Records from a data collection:
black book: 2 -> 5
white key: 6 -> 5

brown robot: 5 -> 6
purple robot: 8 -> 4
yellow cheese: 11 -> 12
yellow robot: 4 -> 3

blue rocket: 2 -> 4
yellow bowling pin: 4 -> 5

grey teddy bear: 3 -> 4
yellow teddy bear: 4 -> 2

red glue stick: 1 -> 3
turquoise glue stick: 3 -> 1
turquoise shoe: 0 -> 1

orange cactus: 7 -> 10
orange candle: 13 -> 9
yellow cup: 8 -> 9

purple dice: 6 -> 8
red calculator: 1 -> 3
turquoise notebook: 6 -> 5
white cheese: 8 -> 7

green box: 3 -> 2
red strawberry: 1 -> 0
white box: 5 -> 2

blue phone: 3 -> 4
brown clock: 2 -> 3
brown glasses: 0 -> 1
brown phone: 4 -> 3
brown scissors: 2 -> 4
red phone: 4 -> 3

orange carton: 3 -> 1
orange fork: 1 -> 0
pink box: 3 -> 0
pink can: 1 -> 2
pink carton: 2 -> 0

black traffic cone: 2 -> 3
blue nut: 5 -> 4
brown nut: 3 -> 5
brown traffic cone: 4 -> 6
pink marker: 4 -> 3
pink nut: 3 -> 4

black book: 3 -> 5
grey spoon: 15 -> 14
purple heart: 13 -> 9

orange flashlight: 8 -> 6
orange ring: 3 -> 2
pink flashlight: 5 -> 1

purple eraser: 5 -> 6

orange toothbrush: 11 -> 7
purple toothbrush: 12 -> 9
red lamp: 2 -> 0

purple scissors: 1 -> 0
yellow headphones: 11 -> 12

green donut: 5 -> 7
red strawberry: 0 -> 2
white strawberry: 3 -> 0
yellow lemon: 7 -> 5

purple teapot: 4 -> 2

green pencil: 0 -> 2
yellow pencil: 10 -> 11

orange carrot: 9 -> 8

[Assignment] All lines in the preceding records that hold the word "traffic" need to be copied.

[Answer area]
black traffic cone: 2 -> 3
brown traffic cone: 4 -> 6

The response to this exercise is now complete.